Records supplied:
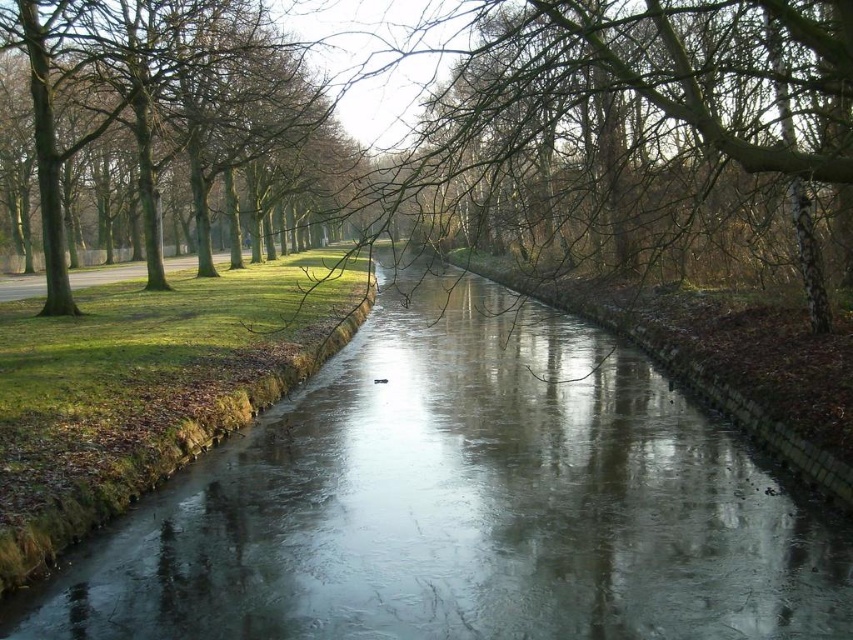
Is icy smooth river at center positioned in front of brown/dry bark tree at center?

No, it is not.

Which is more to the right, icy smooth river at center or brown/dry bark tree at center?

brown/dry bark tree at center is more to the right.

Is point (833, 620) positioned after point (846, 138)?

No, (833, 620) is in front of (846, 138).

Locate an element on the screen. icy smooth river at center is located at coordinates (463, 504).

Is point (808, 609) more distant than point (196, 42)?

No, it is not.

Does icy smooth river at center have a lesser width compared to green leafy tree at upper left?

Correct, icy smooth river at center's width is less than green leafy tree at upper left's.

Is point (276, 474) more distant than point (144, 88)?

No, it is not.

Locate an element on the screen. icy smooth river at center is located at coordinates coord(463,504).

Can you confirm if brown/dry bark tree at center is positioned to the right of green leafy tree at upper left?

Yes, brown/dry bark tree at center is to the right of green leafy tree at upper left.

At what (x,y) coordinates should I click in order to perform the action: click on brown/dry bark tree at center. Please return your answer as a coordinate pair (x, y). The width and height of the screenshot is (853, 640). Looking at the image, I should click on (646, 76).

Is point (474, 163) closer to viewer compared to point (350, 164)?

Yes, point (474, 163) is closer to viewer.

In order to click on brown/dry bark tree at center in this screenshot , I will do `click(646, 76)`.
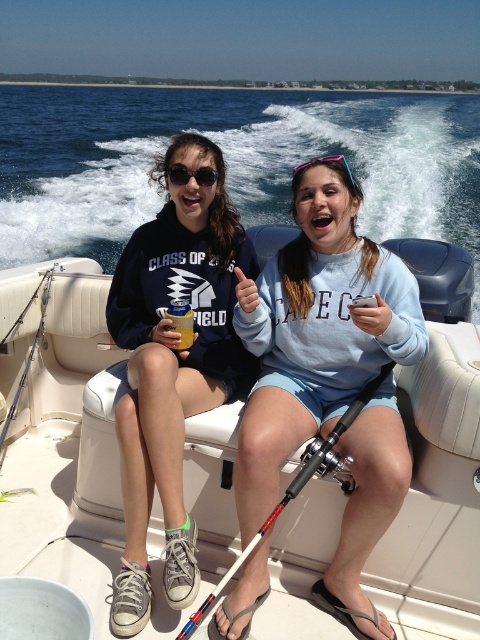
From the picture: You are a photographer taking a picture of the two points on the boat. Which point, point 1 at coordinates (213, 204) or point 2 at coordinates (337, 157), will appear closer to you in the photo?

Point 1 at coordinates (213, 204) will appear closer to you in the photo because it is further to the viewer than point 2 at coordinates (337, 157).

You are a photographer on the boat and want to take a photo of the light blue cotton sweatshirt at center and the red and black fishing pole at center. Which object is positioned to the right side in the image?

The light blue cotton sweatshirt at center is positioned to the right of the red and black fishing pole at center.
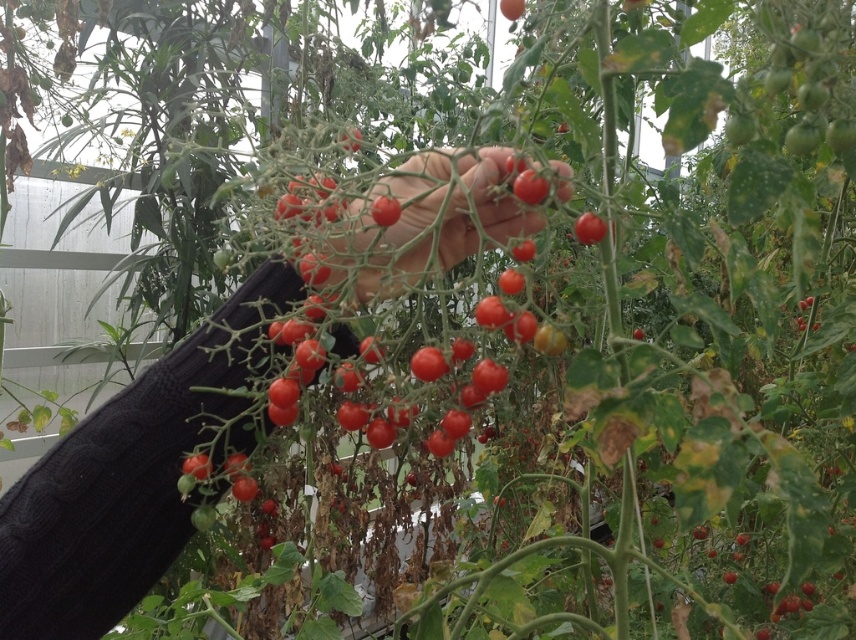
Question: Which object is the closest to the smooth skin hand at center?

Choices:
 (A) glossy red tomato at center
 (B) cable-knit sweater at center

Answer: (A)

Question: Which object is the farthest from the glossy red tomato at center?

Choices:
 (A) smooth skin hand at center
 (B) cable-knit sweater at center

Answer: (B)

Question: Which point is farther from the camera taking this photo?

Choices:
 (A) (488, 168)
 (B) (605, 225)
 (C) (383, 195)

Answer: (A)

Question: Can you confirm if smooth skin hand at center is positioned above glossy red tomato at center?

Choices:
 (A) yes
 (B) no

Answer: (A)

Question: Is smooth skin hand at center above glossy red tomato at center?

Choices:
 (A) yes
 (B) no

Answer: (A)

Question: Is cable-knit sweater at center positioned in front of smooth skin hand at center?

Task directions: Can you render the rows above as a JSON list of strings, one string per line, with blank lines dropped and the picture markers left out?

Reply to the task:
[
  "Is icy smooth river at center positioned in front of brown/dry bark tree at center?",
  "No, it is not.",
  "Which is more to the right, icy smooth river at center or brown/dry bark tree at center?",
  "brown/dry bark tree at center is more to the right.",
  "Is point (833, 620) positioned after point (846, 138)?",
  "No, (833, 620) is in front of (846, 138).",
  "Locate an element on the screen. icy smooth river at center is located at coordinates (463, 504).",
  "Is point (808, 609) more distant than point (196, 42)?",
  "No, it is not.",
  "Does icy smooth river at center have a lesser width compared to green leafy tree at upper left?",
  "Correct, icy smooth river at center's width is less than green leafy tree at upper left's.",
  "Is point (276, 474) more distant than point (144, 88)?",
  "No, it is not.",
  "Locate an element on the screen. icy smooth river at center is located at coordinates coord(463,504).",
  "Can you confirm if brown/dry bark tree at center is positioned to the right of green leafy tree at upper left?",
  "Yes, brown/dry bark tree at center is to the right of green leafy tree at upper left.",
  "At what (x,y) coordinates should I click in order to perform the action: click on brown/dry bark tree at center. Please return your answer as a coordinate pair (x, y). The width and height of the screenshot is (853, 640). Looking at the image, I should click on (646, 76).",
  "Is point (474, 163) closer to viewer compared to point (350, 164)?",
  "Yes, point (474, 163) is closer to viewer.",
  "In order to click on brown/dry bark tree at center in this screenshot , I will do `click(646, 76)`.",
  "From the picture: You are a photographer taking a picture of the two points on the boat. Which point, point 1 at coordinates (213, 204) or point 2 at coordinates (337, 157), will appear closer to you in the photo?",
  "Point 1 at coordinates (213, 204) will appear closer to you in the photo because it is further to the viewer than point 2 at coordinates (337, 157).",
  "You are a photographer on the boat and want to take a photo of the light blue cotton sweatshirt at center and the red and black fishing pole at center. Which object is positioned to the right side in the image?",
  "The light blue cotton sweatshirt at center is positioned to the right of the red and black fishing pole at center.",
  "Question: Which object is the closest to the smooth skin hand at center?",
  "Choices:",
  " (A) glossy red tomato at center",
  " (B) cable-knit sweater at center",
  "Answer: (A)",
  "Question: Which object is the farthest from the glossy red tomato at center?",
  "Choices:",
  " (A) smooth skin hand at center",
  " (B) cable-knit sweater at center",
  "Answer: (B)",
  "Question: Which point is farther from the camera taking this photo?",
  "Choices:",
  " (A) (488, 168)",
  " (B) (605, 225)",
  " (C) (383, 195)",
  "Answer: (A)",
  "Question: Can you confirm if smooth skin hand at center is positioned above glossy red tomato at center?",
  "Choices:",
  " (A) yes",
  " (B) no",
  "Answer: (A)",
  "Question: Is smooth skin hand at center above glossy red tomato at center?",
  "Choices:",
  " (A) yes",
  " (B) no",
  "Answer: (A)",
  "Question: Is cable-knit sweater at center positioned in front of smooth skin hand at center?"
]